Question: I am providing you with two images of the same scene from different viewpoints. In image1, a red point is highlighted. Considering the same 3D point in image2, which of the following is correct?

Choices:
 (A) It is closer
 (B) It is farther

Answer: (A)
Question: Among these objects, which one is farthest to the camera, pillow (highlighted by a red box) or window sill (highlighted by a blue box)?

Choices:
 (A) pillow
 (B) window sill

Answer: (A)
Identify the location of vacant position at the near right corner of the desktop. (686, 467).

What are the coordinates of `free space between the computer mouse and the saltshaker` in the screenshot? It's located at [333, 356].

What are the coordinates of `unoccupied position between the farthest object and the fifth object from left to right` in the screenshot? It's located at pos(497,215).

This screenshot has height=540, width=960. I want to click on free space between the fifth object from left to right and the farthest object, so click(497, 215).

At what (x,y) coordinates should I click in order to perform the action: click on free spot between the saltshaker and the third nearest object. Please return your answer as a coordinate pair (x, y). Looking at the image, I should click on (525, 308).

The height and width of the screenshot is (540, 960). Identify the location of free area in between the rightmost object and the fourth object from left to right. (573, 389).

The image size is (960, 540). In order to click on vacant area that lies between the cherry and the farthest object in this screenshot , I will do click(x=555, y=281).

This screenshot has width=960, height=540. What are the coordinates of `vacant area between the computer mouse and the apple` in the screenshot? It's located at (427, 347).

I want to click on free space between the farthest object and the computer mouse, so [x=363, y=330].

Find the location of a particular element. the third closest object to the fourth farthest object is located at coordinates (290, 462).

...

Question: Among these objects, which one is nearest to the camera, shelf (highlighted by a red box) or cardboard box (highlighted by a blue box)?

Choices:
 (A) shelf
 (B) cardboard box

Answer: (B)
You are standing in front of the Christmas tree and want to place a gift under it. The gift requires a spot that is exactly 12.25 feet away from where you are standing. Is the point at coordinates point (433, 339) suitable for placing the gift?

--

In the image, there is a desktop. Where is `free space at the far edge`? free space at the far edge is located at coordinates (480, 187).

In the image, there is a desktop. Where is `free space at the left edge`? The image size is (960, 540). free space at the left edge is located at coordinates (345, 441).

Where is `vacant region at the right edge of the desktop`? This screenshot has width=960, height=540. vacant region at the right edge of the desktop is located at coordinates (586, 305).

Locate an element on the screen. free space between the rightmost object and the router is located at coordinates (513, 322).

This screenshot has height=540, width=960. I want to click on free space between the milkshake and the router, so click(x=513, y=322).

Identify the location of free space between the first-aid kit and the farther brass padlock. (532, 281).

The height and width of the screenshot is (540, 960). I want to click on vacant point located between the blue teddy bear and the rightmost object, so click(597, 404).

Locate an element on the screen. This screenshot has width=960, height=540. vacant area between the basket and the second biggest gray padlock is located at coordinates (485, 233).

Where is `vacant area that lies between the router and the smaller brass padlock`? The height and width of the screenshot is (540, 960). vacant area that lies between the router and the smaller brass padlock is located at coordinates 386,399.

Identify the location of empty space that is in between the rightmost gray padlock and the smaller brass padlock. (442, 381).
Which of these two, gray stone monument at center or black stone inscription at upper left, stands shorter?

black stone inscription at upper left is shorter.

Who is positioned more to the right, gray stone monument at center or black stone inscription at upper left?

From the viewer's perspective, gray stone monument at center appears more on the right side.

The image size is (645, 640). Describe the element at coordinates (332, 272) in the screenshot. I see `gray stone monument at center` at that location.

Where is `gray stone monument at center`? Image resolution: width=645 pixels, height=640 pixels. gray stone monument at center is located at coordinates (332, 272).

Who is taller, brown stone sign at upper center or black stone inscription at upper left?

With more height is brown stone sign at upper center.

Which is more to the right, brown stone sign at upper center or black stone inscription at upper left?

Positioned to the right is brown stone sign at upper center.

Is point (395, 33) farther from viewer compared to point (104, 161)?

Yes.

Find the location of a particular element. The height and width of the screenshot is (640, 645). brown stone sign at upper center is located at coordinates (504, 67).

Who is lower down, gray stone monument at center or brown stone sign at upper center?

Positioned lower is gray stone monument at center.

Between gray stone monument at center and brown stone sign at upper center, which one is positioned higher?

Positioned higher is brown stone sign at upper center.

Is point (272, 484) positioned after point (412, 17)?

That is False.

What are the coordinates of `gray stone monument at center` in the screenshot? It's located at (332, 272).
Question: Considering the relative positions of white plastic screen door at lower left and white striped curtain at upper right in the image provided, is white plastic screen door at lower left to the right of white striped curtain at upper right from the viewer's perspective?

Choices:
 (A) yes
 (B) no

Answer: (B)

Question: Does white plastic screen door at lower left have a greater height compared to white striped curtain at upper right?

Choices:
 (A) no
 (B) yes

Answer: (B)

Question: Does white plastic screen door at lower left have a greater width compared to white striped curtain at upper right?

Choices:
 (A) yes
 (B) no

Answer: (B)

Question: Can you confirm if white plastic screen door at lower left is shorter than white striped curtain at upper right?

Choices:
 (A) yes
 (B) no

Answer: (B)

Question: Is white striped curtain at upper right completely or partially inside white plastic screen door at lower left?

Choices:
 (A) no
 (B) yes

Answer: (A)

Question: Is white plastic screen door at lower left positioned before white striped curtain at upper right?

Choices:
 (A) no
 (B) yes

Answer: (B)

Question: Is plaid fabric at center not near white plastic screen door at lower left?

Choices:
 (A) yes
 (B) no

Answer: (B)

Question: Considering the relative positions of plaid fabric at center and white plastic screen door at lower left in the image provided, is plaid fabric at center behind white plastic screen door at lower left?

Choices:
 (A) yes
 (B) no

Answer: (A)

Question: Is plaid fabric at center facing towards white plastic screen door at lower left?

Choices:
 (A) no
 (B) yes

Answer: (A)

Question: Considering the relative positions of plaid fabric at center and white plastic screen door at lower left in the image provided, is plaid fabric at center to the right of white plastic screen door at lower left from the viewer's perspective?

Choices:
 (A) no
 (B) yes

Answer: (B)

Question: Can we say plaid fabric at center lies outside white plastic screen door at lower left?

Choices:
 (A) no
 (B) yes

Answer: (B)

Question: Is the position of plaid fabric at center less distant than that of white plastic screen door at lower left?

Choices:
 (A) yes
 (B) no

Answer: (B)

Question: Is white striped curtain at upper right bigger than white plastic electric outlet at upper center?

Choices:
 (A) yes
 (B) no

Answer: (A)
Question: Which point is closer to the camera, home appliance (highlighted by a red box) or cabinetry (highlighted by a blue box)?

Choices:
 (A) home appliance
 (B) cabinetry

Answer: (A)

- 工作单 -
将从含“Who is lower”的那一行到含“Question: Is white striped curtain at upper right completely”的那一行这一段重写一遍，把其中的“gray stone monument”重命名为“gray stone statue”，其余内容一字不改。

- 任务答复 -
Who is lower down, gray stone statue at center or brown stone sign at upper center?

Positioned lower is gray stone statue at center.

Between gray stone statue at center and brown stone sign at upper center, which one is positioned higher?

Positioned higher is brown stone sign at upper center.

Is point (272, 484) positioned after point (412, 17)?

That is False.

What are the coordinates of `gray stone statue at center` in the screenshot? It's located at (332, 272).
Question: Considering the relative positions of white plastic screen door at lower left and white striped curtain at upper right in the image provided, is white plastic screen door at lower left to the right of white striped curtain at upper right from the viewer's perspective?

Choices:
 (A) yes
 (B) no

Answer: (B)

Question: Does white plastic screen door at lower left have a greater height compared to white striped curtain at upper right?

Choices:
 (A) no
 (B) yes

Answer: (B)

Question: Does white plastic screen door at lower left have a greater width compared to white striped curtain at upper right?

Choices:
 (A) yes
 (B) no

Answer: (B)

Question: Can you confirm if white plastic screen door at lower left is shorter than white striped curtain at upper right?

Choices:
 (A) yes
 (B) no

Answer: (B)

Question: Is white striped curtain at upper right completely or partially inside white plastic screen door at lower left?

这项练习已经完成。